* GIVEN DATA
Start of Block
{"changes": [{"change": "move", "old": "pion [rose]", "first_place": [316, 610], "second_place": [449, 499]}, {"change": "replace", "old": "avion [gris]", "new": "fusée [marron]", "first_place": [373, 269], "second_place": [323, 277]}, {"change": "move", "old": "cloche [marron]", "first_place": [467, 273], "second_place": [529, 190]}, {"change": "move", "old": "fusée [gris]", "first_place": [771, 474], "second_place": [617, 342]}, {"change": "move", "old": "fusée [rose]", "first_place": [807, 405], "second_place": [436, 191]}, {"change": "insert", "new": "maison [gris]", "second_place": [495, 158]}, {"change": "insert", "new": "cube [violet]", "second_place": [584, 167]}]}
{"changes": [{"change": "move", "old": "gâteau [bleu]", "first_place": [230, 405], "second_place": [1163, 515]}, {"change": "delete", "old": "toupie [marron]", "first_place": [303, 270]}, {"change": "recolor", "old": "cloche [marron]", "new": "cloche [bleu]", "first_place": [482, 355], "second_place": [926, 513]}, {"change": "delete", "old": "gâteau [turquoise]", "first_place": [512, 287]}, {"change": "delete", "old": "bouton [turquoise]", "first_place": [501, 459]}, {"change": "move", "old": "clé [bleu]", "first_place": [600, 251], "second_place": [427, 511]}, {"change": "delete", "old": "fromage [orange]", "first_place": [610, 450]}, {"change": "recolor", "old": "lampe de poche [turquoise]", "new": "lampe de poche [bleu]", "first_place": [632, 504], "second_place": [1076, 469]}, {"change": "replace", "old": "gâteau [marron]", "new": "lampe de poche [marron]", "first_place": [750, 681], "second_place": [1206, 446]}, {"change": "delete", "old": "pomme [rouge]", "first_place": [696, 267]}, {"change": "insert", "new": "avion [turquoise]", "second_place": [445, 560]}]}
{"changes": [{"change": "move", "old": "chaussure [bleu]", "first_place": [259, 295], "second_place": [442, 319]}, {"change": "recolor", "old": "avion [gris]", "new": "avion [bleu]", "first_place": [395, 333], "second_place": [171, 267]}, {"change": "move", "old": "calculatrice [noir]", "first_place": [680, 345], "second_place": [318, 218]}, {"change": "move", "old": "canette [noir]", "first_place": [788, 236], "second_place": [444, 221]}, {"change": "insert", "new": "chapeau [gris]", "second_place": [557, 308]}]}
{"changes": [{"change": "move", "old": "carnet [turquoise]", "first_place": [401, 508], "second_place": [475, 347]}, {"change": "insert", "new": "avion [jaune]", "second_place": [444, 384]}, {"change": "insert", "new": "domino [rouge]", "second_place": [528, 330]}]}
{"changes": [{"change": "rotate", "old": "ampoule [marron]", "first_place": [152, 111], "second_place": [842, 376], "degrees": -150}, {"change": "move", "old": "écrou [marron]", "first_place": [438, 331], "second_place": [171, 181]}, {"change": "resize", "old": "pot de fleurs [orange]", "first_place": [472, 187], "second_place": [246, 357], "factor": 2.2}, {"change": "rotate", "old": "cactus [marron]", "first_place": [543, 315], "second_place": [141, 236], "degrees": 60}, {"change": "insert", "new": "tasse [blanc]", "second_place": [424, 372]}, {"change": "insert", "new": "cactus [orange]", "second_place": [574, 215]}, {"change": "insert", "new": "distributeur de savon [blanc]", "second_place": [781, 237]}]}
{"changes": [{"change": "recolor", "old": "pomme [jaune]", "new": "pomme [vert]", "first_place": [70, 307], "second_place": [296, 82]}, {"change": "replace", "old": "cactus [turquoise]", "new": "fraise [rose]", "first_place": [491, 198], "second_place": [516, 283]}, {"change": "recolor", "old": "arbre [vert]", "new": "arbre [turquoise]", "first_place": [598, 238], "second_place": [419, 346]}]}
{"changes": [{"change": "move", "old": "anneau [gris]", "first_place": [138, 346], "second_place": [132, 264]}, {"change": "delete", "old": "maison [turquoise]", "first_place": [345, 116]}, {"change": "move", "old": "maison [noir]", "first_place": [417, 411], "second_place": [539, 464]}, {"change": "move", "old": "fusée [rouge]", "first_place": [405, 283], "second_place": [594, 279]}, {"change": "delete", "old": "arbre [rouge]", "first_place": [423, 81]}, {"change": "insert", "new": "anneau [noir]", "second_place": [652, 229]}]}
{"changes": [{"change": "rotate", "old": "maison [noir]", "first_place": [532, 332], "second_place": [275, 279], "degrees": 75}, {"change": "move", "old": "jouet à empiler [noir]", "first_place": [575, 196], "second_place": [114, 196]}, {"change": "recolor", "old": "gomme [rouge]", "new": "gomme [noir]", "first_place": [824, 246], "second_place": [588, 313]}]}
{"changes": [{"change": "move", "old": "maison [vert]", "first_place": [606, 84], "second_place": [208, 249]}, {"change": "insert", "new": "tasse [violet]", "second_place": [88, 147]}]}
End of Block
* TASK OBJECTIVE
Output all entries again exactly; no line may be altered.

* SOLUTION FOR THIS EXERCISE
{"changes": [{"change": "move", "old": "pion [rose]", "first_place": [316, 610], "second_place": [449, 499]}, {"change": "replace", "old": "avion [gris]", "new": "fusée [marron]", "first_place": [373, 269], "second_place": [323, 277]}, {"change": "move", "old": "cloche [marron]", "first_place": [467, 273], "second_place": [529, 190]}, {"change": "move", "old": "fusée [gris]", "first_place": [771, 474], "second_place": [617, 342]}, {"change": "move", "old": "fusée [rose]", "first_place": [807, 405], "second_place": [436, 191]}, {"change": "insert", "new": "maison [gris]", "second_place": [495, 158]}, {"change": "insert", "new": "cube [violet]", "second_place": [584, 167]}]}
{"changes": [{"change": "move", "old": "gâteau [bleu]", "first_place": [230, 405], "second_place": [1163, 515]}, {"change": "delete", "old": "toupie [marron]", "first_place": [303, 270]}, {"change": "recolor", "old": "cloche [marron]", "new": "cloche [bleu]", "first_place": [482, 355], "second_place": [926, 513]}, {"change": "delete", "old": "gâteau [turquoise]", "first_place": [512, 287]}, {"change": "delete", "old": "bouton [turquoise]", "first_place": [501, 459]}, {"change": "move", "old": "clé [bleu]", "first_place": [600, 251], "second_place": [427, 511]}, {"change": "delete", "old": "fromage [orange]", "first_place": [610, 450]}, {"change": "recolor", "old": "lampe de poche [turquoise]", "new": "lampe de poche [bleu]", "first_place": [632, 504], "second_place": [1076, 469]}, {"change": "replace", "old": "gâteau [marron]", "new": "lampe de poche [marron]", "first_place": [750, 681], "second_place": [1206, 446]}, {"change": "delete", "old": "pomme [rouge]", "first_place": [696, 267]}, {"change": "insert", "new": "avion [turquoise]", "second_place": [445, 560]}]}
{"changes": [{"change": "move", "old": "chaussure [bleu]", "first_place": [259, 295], "second_place": [442, 319]}, {"change": "recolor", "old": "avion [gris]", "new": "avion [bleu]", "first_place": [395, 333], "second_place": [171, 267]}, {"change": "move", "old": "calculatrice [noir]", "first_place": [680, 345], "second_place": [318, 218]}, {"change": "move", "old": "canette [noir]", "first_place": [788, 236], "second_place": [444, 221]}, {"change": "insert", "new": "chapeau [gris]", "second_place": [557, 308]}]}
{"changes": [{"change": "move", "old": "carnet [turquoise]", "first_place": [401, 508], "second_place": [475, 347]}, {"change": "insert", "new": "avion [jaune]", "second_place": [444, 384]}, {"change": "insert", "new": "domino [rouge]", "second_place": [528, 330]}]}
{"changes": [{"change": "rotate", "old": "ampoule [marron]", "first_place": [152, 111], "second_place": [842, 376], "degrees": -150}, {"change": "move", "old": "écrou [marron]", "first_place": [438, 331], "second_place": [171, 181]}, {"change": "resize", "old": "pot de fleurs [orange]", "first_place": [472, 187], "second_place": [246, 357], "factor": 2.2}, {"change": "rotate", "old": "cactus [marron]", "first_place": [543, 315], "second_place": [141, 236], "degrees": 60}, {"change": "insert", "new": "tasse [blanc]", "second_place": [424, 372]}, {"change": "insert", "new": "cactus [orange]", "second_place": [574, 215]}, {"change": "insert", "new": "distributeur de savon [blanc]", "second_place": [781, 237]}]}
{"changes": [{"change": "recolor", "old": "pomme [jaune]", "new": "pomme [vert]", "first_place": [70, 307], "second_place": [296, 82]}, {"change": "replace", "old": "cactus [turquoise]", "new": "fraise [rose]", "first_place": [491, 198], "second_place": [516, 283]}, {"change": "recolor", "old": "arbre [vert]", "new": "arbre [turquoise]", "first_place": [598, 238], "second_place": [419, 346]}]}
{"changes": [{"change": "move", "old": "anneau [gris]", "first_place": [138, 346], "second_place": [132, 264]}, {"change": "delete", "old": "maison [turquoise]", "first_place": [345, 116]}, {"change": "move", "old": "maison [noir]", "first_place": [417, 411], "second_place": [539, 464]}, {"change": "move", "old": "fusée [rouge]", "first_place": [405, 283], "second_place": [594, 279]}, {"change": "delete", "old": "arbre [rouge]", "first_place": [423, 81]}, {"change": "insert", "new": "anneau [noir]", "second_place": [652, 229]}]}
{"changes": [{"change": "rotate", "old": "maison [noir]", "first_place": [532, 332], "second_place": [275, 279], "degrees": 75}, {"change": "move", "old": "jouet à empiler [noir]", "first_place": [575, 196], "second_place": [114, 196]}, {"change": "recolor", "old": "gomme [rouge]", "new": "gomme [noir]", "first_place": [824, 246], "second_place": [588, 313]}]}
{"changes": [{"change": "move", "old": "maison [vert]", "first_place": [606, 84], "second_place": [208, 249]}, {"change": "insert", "new": "tasse [violet]", "second_place": [88, 147]}]}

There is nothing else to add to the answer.